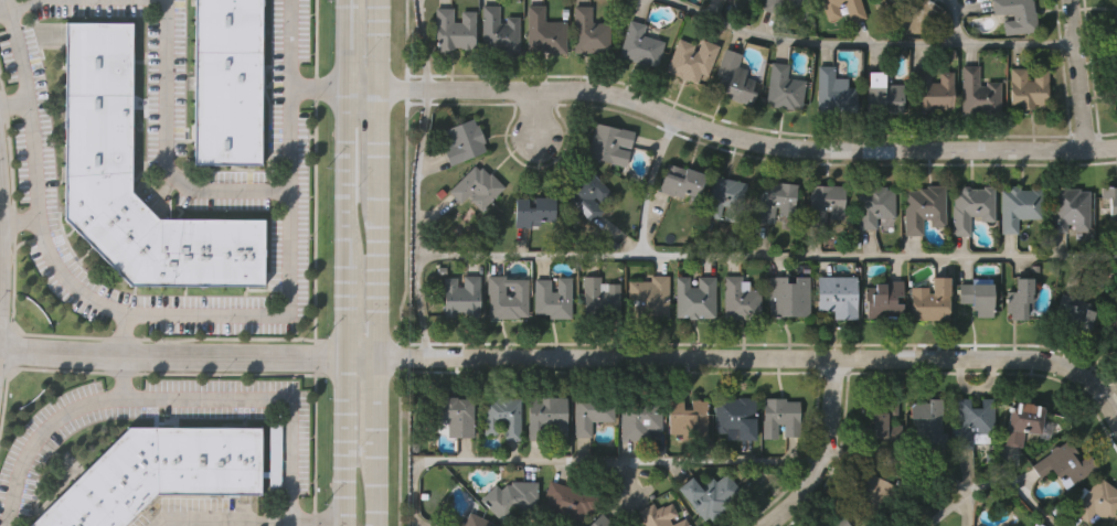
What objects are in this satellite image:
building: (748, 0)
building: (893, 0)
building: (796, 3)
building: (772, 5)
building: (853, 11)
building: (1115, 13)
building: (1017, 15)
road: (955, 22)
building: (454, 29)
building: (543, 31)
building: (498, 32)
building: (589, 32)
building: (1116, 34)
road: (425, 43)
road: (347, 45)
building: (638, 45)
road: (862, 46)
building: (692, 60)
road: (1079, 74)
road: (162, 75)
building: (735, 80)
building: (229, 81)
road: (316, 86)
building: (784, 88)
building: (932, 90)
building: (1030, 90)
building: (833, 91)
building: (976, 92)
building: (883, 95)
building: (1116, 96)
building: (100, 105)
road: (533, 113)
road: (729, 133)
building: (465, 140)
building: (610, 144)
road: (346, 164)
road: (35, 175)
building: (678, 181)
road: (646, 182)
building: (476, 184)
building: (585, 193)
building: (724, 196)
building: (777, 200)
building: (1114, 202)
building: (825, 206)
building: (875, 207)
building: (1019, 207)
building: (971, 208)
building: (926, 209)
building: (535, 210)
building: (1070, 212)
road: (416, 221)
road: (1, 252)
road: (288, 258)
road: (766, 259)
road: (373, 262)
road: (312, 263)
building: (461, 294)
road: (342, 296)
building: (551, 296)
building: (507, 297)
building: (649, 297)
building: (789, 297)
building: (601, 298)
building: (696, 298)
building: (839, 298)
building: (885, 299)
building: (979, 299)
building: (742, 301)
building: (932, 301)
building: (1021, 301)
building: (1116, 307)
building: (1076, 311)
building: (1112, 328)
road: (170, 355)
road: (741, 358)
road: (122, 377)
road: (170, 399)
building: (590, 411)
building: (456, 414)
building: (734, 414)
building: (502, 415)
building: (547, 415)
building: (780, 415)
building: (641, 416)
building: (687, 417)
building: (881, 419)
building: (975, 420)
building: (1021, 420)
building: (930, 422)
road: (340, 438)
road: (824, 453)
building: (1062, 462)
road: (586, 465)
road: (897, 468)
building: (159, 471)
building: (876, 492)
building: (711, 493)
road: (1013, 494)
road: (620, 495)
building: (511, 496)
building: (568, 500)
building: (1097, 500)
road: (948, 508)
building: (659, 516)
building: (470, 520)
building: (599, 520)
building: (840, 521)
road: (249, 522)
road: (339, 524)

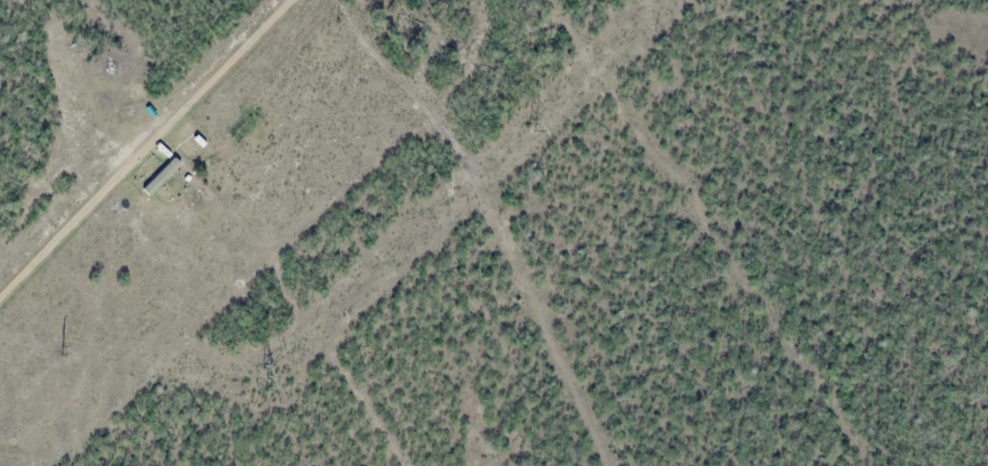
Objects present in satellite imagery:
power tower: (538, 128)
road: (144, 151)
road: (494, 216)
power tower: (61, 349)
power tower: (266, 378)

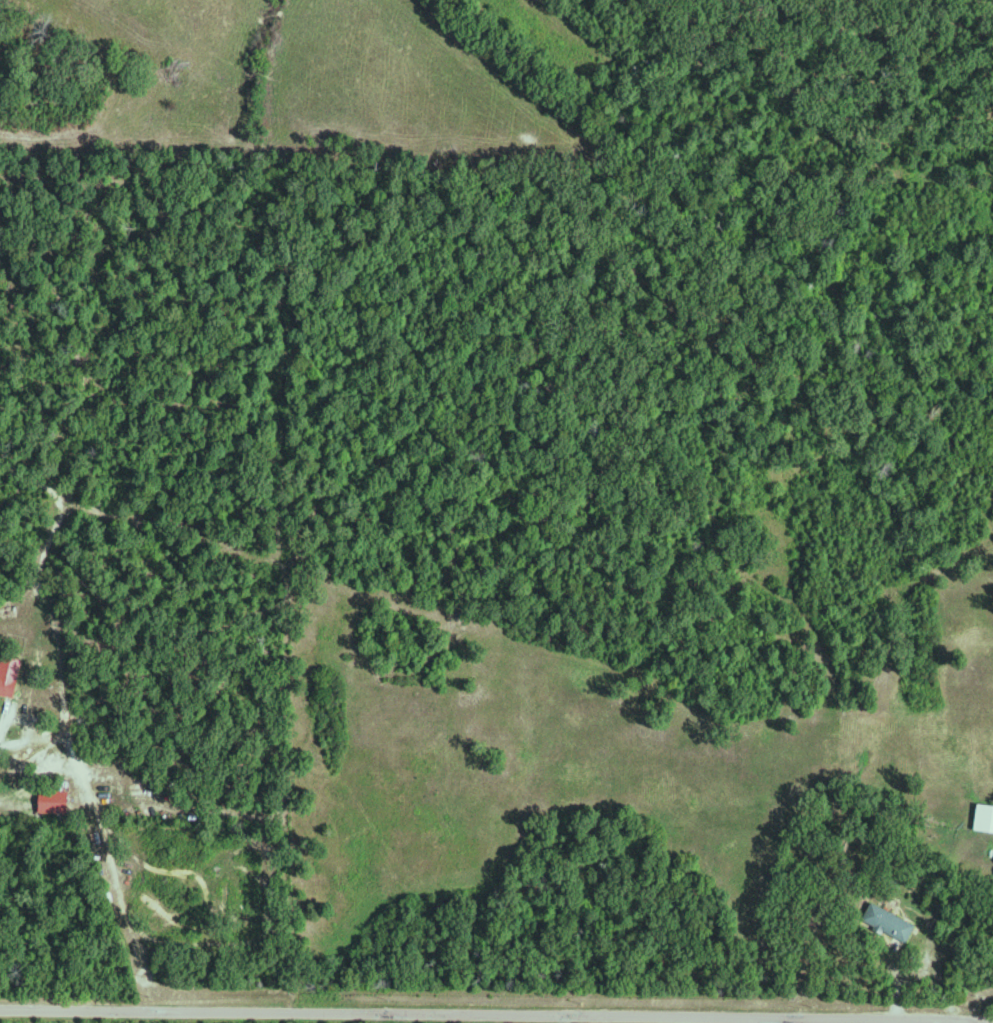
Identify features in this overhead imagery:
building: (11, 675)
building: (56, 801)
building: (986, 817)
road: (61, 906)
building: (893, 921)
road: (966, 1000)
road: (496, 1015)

○ ○ ○ ○ ○ ○ ○

— What is being asked —
Return an exact transcription of the material, with its pictures left out.

— The answer —
What objects are in this satellite image:
building: (748, 0)
building: (893, 0)
building: (796, 3)
building: (772, 5)
building: (853, 11)
building: (1115, 13)
building: (1017, 15)
road: (955, 22)
building: (454, 29)
building: (543, 31)
building: (498, 32)
building: (589, 32)
building: (1116, 34)
road: (425, 43)
road: (347, 45)
building: (638, 45)
road: (862, 46)
building: (692, 60)
road: (1079, 74)
road: (162, 75)
building: (735, 80)
building: (229, 81)
road: (316, 86)
building: (784, 88)
building: (932, 90)
building: (1030, 90)
building: (833, 91)
building: (976, 92)
building: (883, 95)
building: (1116, 96)
building: (100, 105)
road: (533, 113)
road: (729, 133)
building: (465, 140)
building: (610, 144)
road: (346, 164)
road: (35, 175)
building: (678, 181)
road: (646, 182)
building: (476, 184)
building: (585, 193)
building: (724, 196)
building: (777, 200)
building: (1114, 202)
building: (825, 206)
building: (875, 207)
building: (1019, 207)
building: (971, 208)
building: (926, 209)
building: (535, 210)
building: (1070, 212)
road: (416, 221)
road: (1, 252)
road: (288, 258)
road: (766, 259)
road: (373, 262)
road: (312, 263)
building: (461, 294)
road: (342, 296)
building: (551, 296)
building: (507, 297)
building: (649, 297)
building: (789, 297)
building: (601, 298)
building: (696, 298)
building: (839, 298)
building: (885, 299)
building: (979, 299)
building: (742, 301)
building: (932, 301)
building: (1021, 301)
building: (1116, 307)
building: (1076, 311)
building: (1112, 328)
road: (170, 355)
road: (741, 358)
road: (122, 377)
road: (170, 399)
building: (590, 411)
building: (456, 414)
building: (734, 414)
building: (502, 415)
building: (547, 415)
building: (780, 415)
building: (641, 416)
building: (687, 417)
building: (881, 419)
building: (975, 420)
building: (1021, 420)
building: (930, 422)
road: (340, 438)
road: (824, 453)
building: (1062, 462)
road: (586, 465)
road: (897, 468)
building: (159, 471)
building: (876, 492)
building: (711, 493)
road: (1013, 494)
road: (620, 495)
building: (511, 496)
building: (568, 500)
building: (1097, 500)
road: (948, 508)
building: (659, 516)
building: (470, 520)
building: (599, 520)
building: (840, 521)
road: (249, 522)
road: (339, 524)

Objects present in satellite imagery:
power tower: (538, 128)
road: (144, 151)
road: (494, 216)
power tower: (61, 349)
power tower: (266, 378)

Identify features in this overhead imagery:
building: (11, 675)
building: (56, 801)
building: (986, 817)
road: (61, 906)
building: (893, 921)
road: (966, 1000)
road: (496, 1015)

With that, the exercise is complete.